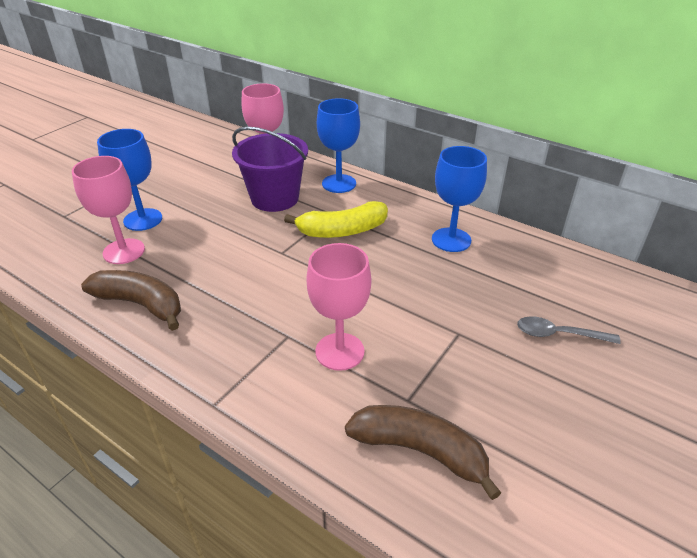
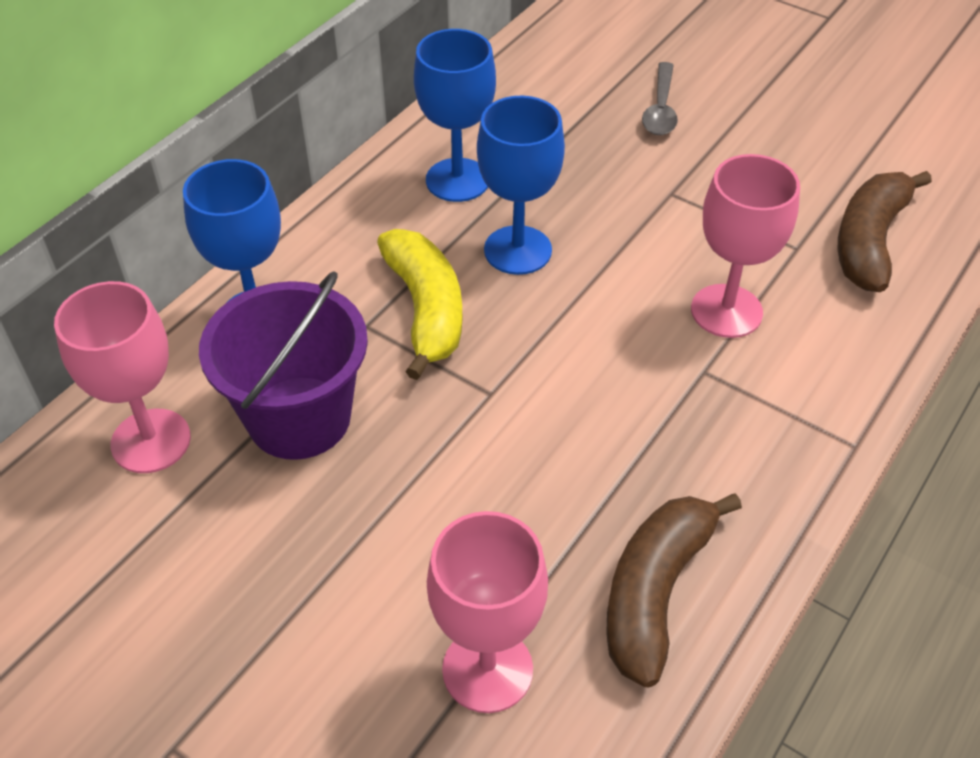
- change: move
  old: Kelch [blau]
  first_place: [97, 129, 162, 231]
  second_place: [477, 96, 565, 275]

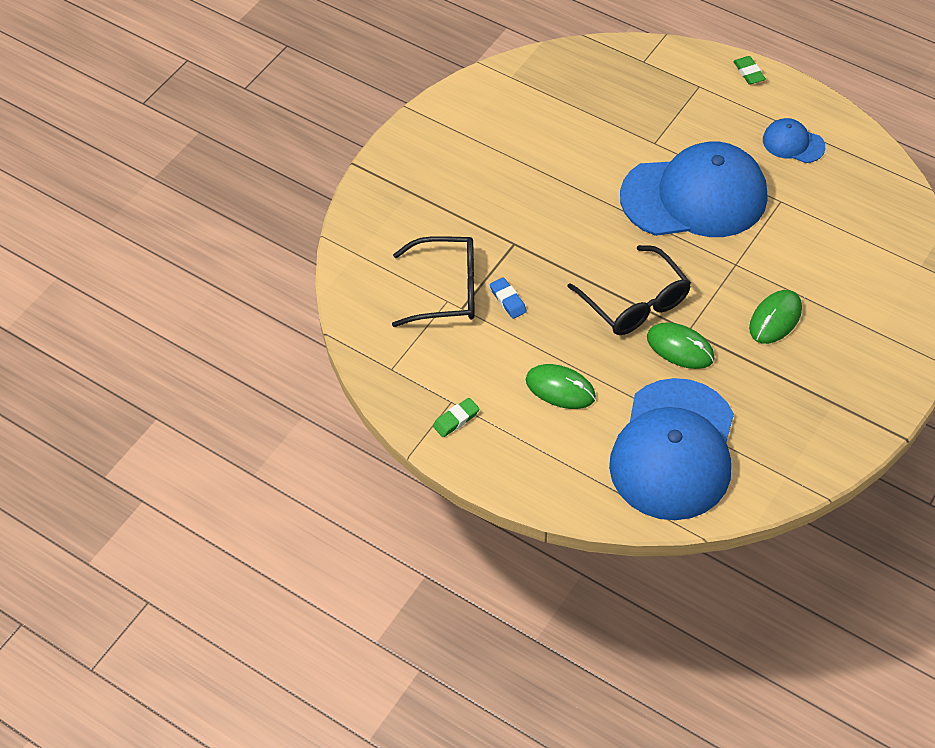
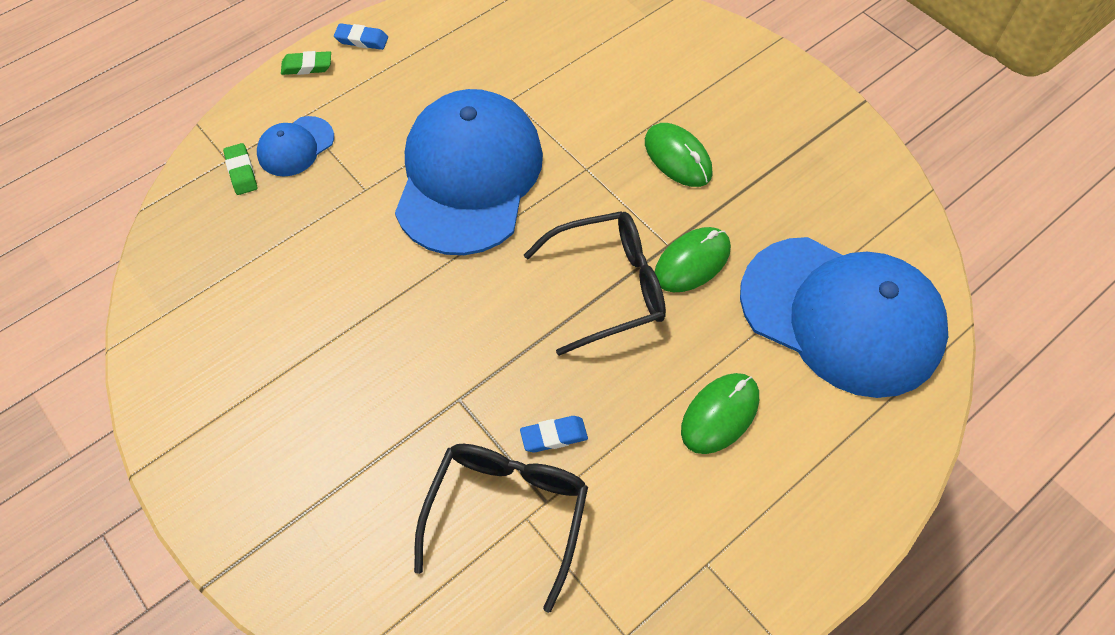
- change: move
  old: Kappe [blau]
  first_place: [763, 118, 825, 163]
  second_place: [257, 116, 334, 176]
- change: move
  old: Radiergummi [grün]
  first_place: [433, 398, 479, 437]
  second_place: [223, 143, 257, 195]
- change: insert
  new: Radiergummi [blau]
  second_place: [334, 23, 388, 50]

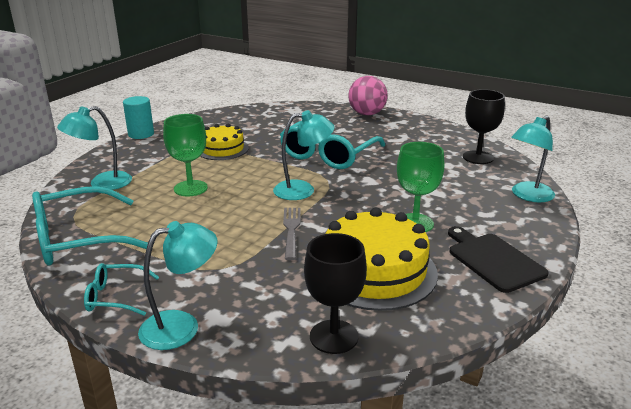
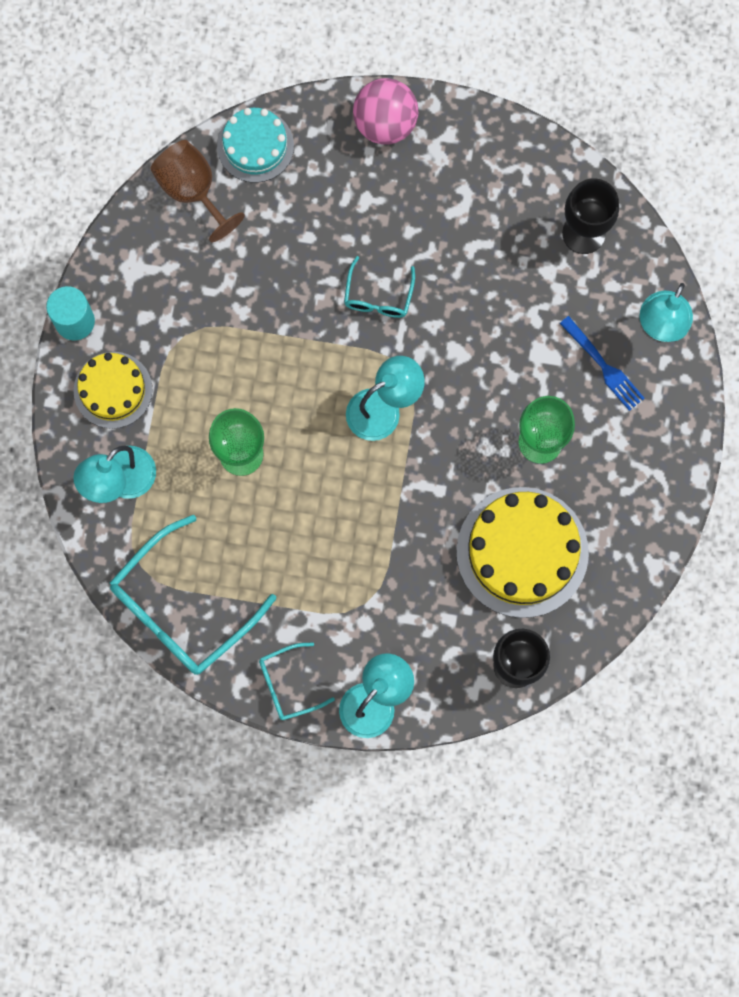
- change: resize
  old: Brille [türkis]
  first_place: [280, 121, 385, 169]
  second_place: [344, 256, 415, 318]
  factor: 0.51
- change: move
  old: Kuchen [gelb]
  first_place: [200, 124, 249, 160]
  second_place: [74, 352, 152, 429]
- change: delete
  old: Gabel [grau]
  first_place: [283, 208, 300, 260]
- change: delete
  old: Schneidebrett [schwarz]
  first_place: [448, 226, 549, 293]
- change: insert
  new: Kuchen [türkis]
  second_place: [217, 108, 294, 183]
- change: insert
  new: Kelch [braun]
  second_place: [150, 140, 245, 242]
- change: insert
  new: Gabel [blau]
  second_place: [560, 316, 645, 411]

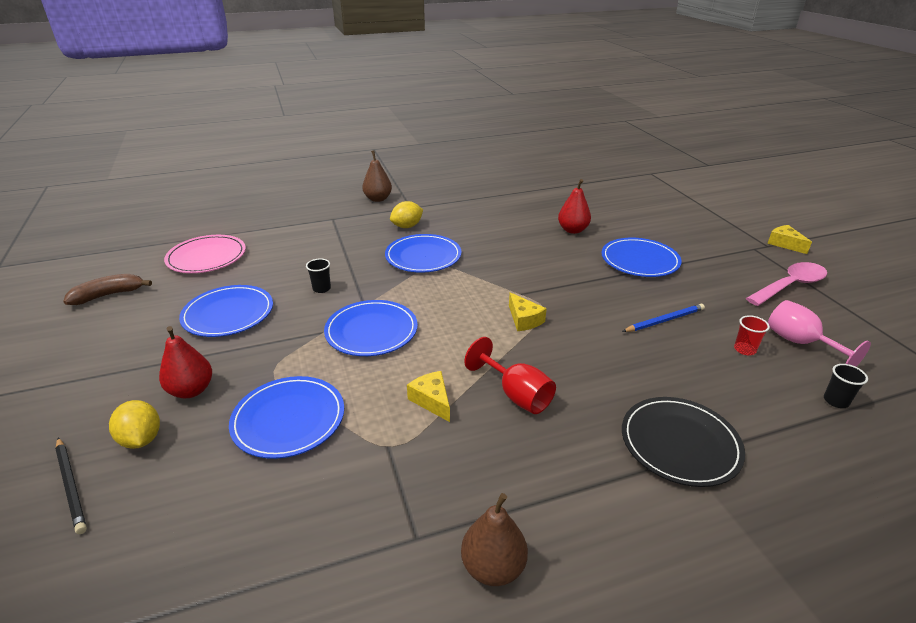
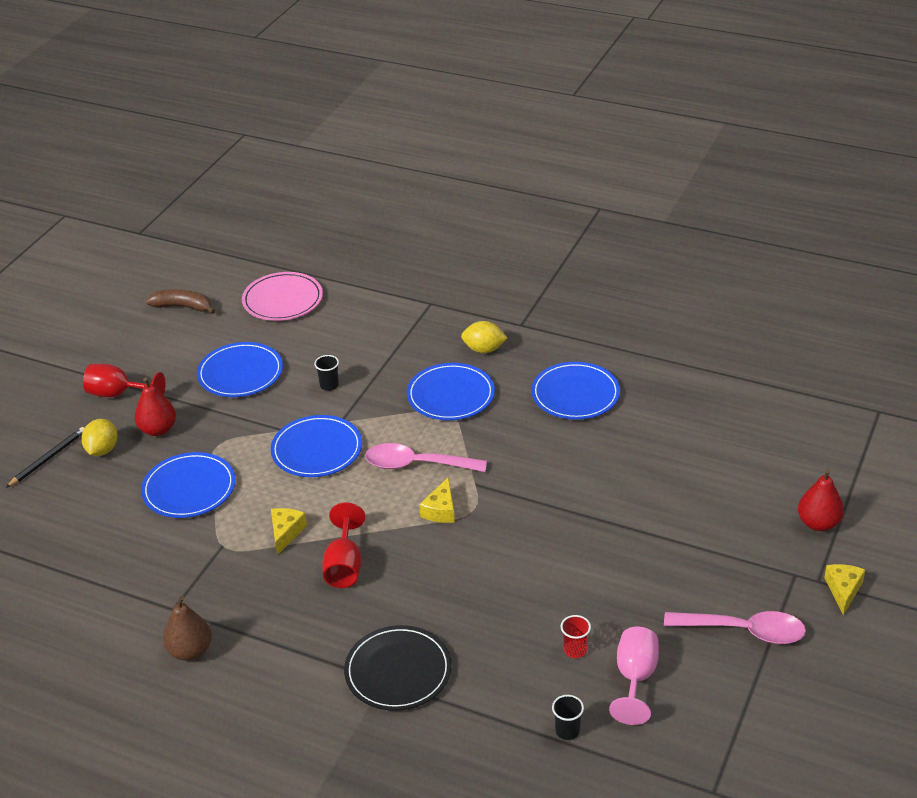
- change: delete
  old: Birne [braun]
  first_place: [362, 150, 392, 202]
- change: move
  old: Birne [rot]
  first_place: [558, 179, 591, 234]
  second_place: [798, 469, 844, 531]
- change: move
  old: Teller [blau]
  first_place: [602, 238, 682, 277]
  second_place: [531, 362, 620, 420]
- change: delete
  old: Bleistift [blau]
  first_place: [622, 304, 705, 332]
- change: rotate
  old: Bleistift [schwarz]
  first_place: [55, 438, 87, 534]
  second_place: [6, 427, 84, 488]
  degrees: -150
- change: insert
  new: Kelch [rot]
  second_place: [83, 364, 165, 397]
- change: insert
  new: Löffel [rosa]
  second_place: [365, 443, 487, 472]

# # # # # # #

#### What the task requires
The answer consists only of the lines from the one containing "second_place: [83, 364, 165, 397]" to the end of the records, each written out exactly.

#### Your solution
  second_place: [83, 364, 165, 397]
- change: insert
  new: Löffel [rosa]
  second_place: [365, 443, 487, 472]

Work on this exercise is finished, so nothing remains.